--- Directions for this task ---
Restrict the output to the lines below starting at the one that contains "none -> white carton [313,136,365,215]" and ending at the one that contains "none -> turquoise phone [261,193,305,231]", and restate them word for word, both ends included.

--- Recorded data ---
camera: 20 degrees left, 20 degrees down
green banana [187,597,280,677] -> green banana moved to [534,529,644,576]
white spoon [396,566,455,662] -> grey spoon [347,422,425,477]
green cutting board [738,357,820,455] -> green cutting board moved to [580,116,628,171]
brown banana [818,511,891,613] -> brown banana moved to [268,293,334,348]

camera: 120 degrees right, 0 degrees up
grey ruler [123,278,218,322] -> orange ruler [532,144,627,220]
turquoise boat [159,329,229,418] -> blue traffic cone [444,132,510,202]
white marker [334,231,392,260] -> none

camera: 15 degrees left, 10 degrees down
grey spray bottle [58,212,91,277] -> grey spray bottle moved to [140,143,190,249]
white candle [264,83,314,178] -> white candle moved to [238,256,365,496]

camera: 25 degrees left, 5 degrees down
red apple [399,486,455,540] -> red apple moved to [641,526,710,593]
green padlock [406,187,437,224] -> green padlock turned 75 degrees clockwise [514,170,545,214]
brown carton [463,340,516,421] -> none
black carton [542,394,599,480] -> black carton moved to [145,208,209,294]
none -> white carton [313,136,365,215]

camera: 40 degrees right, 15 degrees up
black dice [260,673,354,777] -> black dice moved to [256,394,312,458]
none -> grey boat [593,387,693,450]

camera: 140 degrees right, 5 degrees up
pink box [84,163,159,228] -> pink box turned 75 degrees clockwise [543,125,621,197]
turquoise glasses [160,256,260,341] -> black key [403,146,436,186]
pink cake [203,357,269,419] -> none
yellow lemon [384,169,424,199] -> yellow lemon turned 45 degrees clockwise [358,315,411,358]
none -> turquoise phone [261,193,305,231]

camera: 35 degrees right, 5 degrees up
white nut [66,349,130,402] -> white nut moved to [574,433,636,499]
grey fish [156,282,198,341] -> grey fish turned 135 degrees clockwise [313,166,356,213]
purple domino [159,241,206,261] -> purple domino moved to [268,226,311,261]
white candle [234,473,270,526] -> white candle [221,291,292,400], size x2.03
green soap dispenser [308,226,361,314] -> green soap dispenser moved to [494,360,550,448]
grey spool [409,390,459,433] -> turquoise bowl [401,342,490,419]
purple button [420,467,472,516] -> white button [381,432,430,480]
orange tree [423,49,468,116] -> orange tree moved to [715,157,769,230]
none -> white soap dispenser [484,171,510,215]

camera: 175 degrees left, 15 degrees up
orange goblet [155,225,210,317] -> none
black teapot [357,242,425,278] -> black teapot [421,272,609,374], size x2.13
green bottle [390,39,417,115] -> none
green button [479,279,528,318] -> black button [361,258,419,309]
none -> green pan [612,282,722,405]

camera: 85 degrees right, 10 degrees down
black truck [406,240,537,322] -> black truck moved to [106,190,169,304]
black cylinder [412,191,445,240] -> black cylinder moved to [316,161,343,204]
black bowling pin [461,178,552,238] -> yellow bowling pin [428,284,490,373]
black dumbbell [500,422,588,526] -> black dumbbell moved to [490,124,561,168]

--- Written answer ---
none -> white carton [313,136,365,215]

camera: 40 degrees right, 15 degrees up
black dice [260,673,354,777] -> black dice moved to [256,394,312,458]
none -> grey boat [593,387,693,450]

camera: 140 degrees right, 5 degrees up
pink box [84,163,159,228] -> pink box turned 75 degrees clockwise [543,125,621,197]
turquoise glasses [160,256,260,341] -> black key [403,146,436,186]
pink cake [203,357,269,419] -> none
yellow lemon [384,169,424,199] -> yellow lemon turned 45 degrees clockwise [358,315,411,358]
none -> turquoise phone [261,193,305,231]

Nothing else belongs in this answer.